* _Task objective_
Print the lines of the data, starting with the first, up to and including the line where "but/szary [713, 457, 779, 491] -> none" appears.

Stored items from a collection
......

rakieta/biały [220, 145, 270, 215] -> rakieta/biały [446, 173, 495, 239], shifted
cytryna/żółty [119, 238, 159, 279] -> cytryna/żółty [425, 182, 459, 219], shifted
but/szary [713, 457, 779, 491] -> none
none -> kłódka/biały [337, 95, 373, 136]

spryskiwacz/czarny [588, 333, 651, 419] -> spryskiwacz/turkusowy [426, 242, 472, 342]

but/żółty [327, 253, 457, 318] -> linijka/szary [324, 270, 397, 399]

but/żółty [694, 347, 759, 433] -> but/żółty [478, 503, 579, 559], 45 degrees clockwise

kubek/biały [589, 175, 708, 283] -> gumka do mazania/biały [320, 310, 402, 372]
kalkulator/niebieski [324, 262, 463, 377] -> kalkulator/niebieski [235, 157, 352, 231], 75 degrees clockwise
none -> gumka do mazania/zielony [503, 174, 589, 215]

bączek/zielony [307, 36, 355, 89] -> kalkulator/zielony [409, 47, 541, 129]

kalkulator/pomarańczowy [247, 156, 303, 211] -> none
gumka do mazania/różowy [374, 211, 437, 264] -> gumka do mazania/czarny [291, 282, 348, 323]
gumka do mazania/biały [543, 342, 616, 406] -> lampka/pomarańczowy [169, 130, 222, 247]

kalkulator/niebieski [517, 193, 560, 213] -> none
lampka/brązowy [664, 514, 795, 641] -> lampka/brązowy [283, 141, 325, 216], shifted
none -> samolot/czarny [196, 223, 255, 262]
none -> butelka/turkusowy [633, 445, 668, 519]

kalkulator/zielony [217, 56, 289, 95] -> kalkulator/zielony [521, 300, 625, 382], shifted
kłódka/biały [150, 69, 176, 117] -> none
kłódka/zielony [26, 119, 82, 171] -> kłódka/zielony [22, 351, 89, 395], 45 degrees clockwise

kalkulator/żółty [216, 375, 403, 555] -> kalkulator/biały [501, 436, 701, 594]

......

* _Result for this exercise_
rakieta/biały [220, 145, 270, 215] -> rakieta/biały [446, 173, 495, 239], shifted
cytryna/żółty [119, 238, 159, 279] -> cytryna/żółty [425, 182, 459, 219], shifted
but/szary [713, 457, 779, 491] -> none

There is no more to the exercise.